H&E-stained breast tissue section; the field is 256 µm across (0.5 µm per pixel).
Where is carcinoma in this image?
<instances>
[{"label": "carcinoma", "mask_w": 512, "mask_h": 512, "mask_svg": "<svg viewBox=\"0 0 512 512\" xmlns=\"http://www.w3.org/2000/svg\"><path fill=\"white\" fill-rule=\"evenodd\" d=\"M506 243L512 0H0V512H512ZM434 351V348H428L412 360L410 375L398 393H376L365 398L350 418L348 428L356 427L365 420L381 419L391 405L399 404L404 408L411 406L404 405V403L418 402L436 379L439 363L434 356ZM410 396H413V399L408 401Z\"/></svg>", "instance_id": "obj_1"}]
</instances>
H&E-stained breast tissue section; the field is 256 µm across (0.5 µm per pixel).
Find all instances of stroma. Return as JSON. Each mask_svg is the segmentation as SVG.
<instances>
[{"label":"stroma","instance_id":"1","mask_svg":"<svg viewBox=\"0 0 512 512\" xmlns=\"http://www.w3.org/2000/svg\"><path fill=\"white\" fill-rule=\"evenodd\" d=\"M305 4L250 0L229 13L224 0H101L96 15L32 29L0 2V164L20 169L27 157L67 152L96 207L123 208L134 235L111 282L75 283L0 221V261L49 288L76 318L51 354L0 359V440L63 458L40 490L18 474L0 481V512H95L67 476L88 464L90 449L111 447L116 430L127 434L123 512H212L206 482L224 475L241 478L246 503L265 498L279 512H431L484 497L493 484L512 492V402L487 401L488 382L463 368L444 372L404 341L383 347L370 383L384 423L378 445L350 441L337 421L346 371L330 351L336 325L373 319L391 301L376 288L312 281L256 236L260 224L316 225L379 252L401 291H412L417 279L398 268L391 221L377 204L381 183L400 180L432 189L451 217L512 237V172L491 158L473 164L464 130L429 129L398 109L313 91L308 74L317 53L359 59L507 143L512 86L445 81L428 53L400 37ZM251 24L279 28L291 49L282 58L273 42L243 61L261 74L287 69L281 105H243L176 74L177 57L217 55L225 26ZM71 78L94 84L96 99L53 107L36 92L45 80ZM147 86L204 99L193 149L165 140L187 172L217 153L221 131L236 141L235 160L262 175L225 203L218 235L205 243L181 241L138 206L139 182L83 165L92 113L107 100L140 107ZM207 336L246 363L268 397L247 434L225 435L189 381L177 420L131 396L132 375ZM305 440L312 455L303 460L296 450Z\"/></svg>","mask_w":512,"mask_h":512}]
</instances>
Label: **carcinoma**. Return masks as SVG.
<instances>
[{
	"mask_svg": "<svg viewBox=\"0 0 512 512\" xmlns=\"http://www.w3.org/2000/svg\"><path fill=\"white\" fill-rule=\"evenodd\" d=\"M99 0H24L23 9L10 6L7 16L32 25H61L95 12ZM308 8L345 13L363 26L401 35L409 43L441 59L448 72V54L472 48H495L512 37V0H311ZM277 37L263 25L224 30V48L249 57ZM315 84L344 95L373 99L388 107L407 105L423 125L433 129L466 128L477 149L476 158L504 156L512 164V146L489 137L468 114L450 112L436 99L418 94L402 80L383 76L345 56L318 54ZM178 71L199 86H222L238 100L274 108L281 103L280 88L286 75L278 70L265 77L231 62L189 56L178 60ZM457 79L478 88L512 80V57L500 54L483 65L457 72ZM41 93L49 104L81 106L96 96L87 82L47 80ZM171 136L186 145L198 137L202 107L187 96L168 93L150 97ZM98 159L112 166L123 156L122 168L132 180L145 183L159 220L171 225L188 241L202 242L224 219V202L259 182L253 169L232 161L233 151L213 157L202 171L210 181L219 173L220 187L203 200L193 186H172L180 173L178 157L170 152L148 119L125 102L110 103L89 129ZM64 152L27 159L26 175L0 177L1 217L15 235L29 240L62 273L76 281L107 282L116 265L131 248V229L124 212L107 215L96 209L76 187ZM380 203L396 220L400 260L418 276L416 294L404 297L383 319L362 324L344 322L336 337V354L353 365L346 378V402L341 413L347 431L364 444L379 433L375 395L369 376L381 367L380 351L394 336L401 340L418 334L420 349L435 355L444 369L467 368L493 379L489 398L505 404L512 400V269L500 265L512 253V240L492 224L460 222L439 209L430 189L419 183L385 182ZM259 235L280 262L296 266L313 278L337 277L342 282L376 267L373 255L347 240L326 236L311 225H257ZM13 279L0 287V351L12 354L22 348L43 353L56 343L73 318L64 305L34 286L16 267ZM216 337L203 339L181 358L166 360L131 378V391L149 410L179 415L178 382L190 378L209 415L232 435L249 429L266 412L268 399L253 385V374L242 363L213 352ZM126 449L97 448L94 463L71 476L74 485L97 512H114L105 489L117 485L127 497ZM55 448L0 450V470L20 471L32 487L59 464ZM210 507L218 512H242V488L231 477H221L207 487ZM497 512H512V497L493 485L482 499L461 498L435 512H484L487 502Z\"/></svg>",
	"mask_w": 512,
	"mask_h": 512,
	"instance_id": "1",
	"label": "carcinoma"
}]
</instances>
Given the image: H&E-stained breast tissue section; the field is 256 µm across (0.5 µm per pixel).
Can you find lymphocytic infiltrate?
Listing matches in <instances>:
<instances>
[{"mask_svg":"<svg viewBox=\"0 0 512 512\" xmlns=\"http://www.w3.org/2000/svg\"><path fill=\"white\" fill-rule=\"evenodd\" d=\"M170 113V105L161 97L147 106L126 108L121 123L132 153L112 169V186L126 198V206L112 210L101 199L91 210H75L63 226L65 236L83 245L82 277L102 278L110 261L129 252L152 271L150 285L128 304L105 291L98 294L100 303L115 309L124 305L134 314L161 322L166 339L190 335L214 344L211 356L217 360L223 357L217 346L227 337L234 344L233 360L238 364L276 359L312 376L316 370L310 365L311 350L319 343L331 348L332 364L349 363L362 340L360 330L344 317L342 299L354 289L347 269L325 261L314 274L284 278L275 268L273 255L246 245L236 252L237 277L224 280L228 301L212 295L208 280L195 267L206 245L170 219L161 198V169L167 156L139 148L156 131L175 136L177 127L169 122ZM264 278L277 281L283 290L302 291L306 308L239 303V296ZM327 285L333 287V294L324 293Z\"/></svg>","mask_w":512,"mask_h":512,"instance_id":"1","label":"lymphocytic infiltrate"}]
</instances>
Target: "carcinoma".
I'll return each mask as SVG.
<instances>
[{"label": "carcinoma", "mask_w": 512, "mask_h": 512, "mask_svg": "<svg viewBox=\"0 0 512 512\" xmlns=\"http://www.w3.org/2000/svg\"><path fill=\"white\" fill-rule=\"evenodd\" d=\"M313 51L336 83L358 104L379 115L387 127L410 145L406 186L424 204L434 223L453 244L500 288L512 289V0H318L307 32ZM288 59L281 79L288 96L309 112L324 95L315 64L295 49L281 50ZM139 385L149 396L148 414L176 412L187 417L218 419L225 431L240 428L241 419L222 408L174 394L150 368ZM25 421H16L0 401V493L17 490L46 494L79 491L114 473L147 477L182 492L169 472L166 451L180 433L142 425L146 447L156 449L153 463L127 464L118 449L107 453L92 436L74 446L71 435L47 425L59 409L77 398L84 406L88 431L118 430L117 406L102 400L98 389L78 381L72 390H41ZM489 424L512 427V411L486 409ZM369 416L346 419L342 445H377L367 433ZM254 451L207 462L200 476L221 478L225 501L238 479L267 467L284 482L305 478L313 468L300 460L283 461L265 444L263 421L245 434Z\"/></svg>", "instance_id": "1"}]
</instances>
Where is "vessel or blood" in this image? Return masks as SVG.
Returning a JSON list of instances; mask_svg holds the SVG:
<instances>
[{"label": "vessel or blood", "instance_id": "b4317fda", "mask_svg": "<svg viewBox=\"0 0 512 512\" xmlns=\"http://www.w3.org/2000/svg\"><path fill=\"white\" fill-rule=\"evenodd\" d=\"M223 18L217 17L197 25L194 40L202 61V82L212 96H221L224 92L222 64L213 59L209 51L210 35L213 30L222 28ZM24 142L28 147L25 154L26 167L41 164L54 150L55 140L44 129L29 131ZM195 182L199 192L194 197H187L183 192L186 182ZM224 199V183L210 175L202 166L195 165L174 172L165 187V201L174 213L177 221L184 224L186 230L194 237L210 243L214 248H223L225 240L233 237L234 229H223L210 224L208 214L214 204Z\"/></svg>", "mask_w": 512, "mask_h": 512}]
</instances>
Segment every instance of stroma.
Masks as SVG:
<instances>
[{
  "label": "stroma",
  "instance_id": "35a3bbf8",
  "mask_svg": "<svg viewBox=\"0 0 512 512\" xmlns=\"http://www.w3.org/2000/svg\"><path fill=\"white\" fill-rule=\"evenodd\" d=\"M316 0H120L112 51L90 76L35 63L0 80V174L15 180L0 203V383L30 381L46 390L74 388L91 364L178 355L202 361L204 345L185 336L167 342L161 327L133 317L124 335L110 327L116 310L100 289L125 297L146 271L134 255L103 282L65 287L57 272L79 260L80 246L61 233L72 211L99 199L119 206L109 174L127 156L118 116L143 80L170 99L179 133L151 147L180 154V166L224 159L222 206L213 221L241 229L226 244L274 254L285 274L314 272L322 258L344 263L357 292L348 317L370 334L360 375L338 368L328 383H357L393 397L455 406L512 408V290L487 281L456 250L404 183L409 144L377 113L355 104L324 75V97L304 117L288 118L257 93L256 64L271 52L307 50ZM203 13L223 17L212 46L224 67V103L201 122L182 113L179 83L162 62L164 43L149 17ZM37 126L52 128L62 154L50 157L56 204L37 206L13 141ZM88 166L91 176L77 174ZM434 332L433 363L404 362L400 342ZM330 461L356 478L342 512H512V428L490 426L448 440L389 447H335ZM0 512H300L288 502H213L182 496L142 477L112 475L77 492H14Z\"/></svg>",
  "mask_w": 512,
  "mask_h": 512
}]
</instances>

- EXERCISE GOAL
Spot every line that holds "this" and copy it.

- RESULT OF THE EXERCISE
Where is carcinoma in this image?
Where is "vessel or blood" in this image? Return masks as SVG.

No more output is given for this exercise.